Top of Supplied material

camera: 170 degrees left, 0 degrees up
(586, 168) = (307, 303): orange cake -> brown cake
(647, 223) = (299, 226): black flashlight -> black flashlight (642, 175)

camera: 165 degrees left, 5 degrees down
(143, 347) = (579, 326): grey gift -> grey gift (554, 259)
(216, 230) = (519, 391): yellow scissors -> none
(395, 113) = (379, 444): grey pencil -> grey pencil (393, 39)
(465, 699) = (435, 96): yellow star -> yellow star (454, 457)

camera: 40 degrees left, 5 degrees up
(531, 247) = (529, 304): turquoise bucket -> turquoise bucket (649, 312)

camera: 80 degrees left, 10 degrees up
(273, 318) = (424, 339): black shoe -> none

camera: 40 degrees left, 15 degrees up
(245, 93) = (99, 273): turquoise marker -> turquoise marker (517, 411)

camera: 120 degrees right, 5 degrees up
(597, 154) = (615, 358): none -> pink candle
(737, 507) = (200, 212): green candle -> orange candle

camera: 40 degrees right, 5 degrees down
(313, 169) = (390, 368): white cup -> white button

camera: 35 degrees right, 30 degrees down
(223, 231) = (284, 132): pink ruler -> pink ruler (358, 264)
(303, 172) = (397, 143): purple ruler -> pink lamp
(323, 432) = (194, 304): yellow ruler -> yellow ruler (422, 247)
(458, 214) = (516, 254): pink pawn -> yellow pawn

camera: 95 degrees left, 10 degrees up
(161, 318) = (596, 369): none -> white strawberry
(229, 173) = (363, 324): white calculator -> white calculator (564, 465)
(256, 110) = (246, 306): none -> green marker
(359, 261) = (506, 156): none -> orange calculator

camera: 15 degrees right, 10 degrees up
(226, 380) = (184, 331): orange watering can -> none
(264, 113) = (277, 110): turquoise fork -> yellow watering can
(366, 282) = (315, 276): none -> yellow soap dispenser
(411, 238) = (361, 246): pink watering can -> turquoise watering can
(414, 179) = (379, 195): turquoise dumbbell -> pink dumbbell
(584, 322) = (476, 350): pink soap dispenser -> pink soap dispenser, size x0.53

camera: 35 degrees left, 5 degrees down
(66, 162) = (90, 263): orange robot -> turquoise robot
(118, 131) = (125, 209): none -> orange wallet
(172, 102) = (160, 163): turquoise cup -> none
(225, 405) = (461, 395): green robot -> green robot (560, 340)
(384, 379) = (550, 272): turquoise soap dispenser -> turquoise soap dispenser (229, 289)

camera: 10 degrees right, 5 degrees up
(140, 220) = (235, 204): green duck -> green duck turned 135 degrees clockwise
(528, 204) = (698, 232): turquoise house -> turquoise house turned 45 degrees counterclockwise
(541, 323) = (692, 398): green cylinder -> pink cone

Bottom of Supplied material

Would you write down every record again, exactly?

camera: 170 degrees left, 0 degrees up
(586, 168) = (307, 303): orange cake -> brown cake
(647, 223) = (299, 226): black flashlight -> black flashlight (642, 175)

camera: 165 degrees left, 5 degrees down
(143, 347) = (579, 326): grey gift -> grey gift (554, 259)
(216, 230) = (519, 391): yellow scissors -> none
(395, 113) = (379, 444): grey pencil -> grey pencil (393, 39)
(465, 699) = (435, 96): yellow star -> yellow star (454, 457)

camera: 40 degrees left, 5 degrees up
(531, 247) = (529, 304): turquoise bucket -> turquoise bucket (649, 312)

camera: 80 degrees left, 10 degrees up
(273, 318) = (424, 339): black shoe -> none

camera: 40 degrees left, 15 degrees up
(245, 93) = (99, 273): turquoise marker -> turquoise marker (517, 411)

camera: 120 degrees right, 5 degrees up
(597, 154) = (615, 358): none -> pink candle
(737, 507) = (200, 212): green candle -> orange candle

camera: 40 degrees right, 5 degrees down
(313, 169) = (390, 368): white cup -> white button

camera: 35 degrees right, 30 degrees down
(223, 231) = (284, 132): pink ruler -> pink ruler (358, 264)
(303, 172) = (397, 143): purple ruler -> pink lamp
(323, 432) = (194, 304): yellow ruler -> yellow ruler (422, 247)
(458, 214) = (516, 254): pink pawn -> yellow pawn

camera: 95 degrees left, 10 degrees up
(161, 318) = (596, 369): none -> white strawberry
(229, 173) = (363, 324): white calculator -> white calculator (564, 465)
(256, 110) = (246, 306): none -> green marker
(359, 261) = (506, 156): none -> orange calculator

camera: 15 degrees right, 10 degrees up
(226, 380) = (184, 331): orange watering can -> none
(264, 113) = (277, 110): turquoise fork -> yellow watering can
(366, 282) = (315, 276): none -> yellow soap dispenser
(411, 238) = (361, 246): pink watering can -> turquoise watering can
(414, 179) = (379, 195): turquoise dumbbell -> pink dumbbell
(584, 322) = (476, 350): pink soap dispenser -> pink soap dispenser, size x0.53

camera: 35 degrees left, 5 degrees down
(66, 162) = (90, 263): orange robot -> turquoise robot
(118, 131) = (125, 209): none -> orange wallet
(172, 102) = (160, 163): turquoise cup -> none
(225, 405) = (461, 395): green robot -> green robot (560, 340)
(384, 379) = (550, 272): turquoise soap dispenser -> turquoise soap dispenser (229, 289)

camera: 10 degrees right, 5 degrees up
(140, 220) = (235, 204): green duck -> green duck turned 135 degrees clockwise
(528, 204) = (698, 232): turquoise house -> turquoise house turned 45 degrees counterclockwise
(541, 323) = (692, 398): green cylinder -> pink cone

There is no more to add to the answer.